§ **Task requirements**: Exact copy, no pictures: reproduce every record below as it stands.

Object tracking records
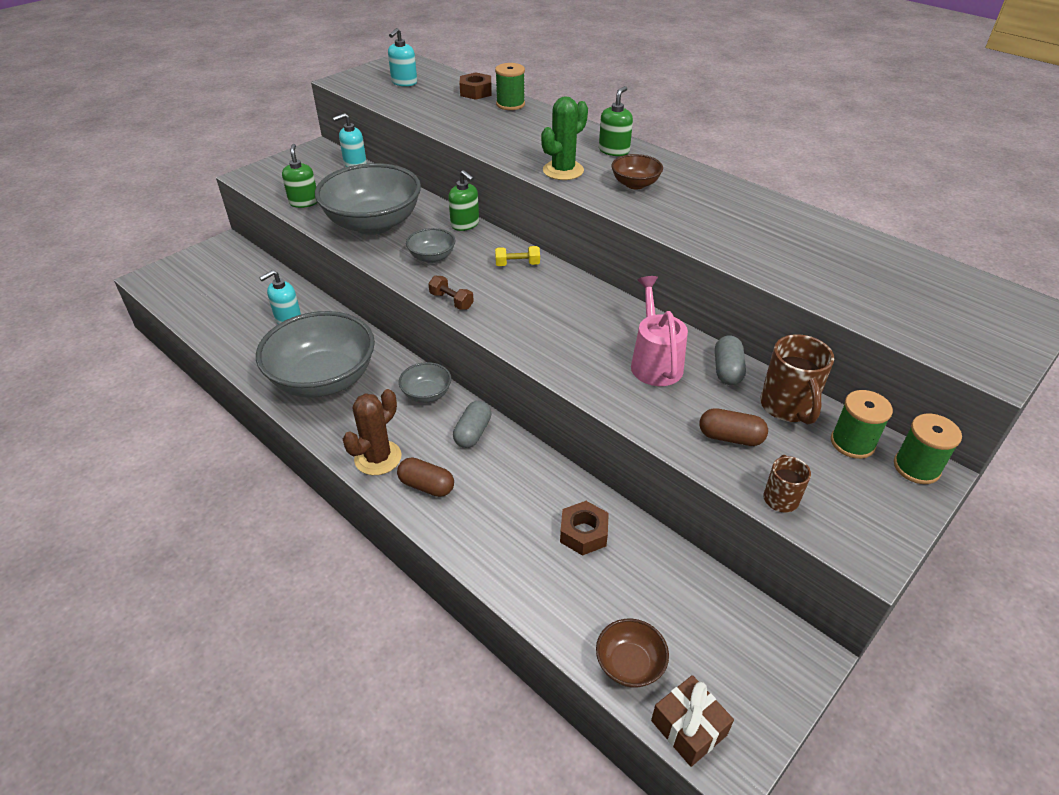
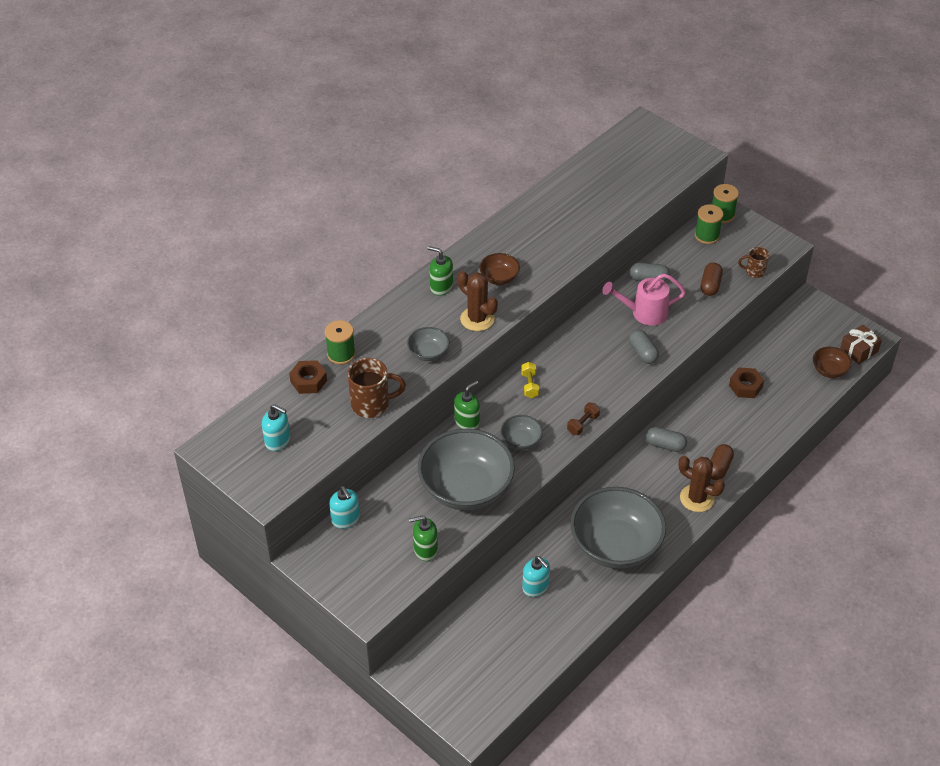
camera: 90 degrees left, 5 degrees up
(426, 394) = (626, 475): grey bowl -> grey bowl (428, 353)
(563, 170) = (477, 319): green cactus -> brown cactus
(575, 356) = (643, 353): none -> grey capsule
(787, 407) = (680, 257): brown mug -> brown mug (372, 404)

§ **Result of the task**:
camera: 90 degrees left, 5 degrees up
(426, 394) = (626, 475): grey bowl -> grey bowl (428, 353)
(563, 170) = (477, 319): green cactus -> brown cactus
(575, 356) = (643, 353): none -> grey capsule
(787, 407) = (680, 257): brown mug -> brown mug (372, 404)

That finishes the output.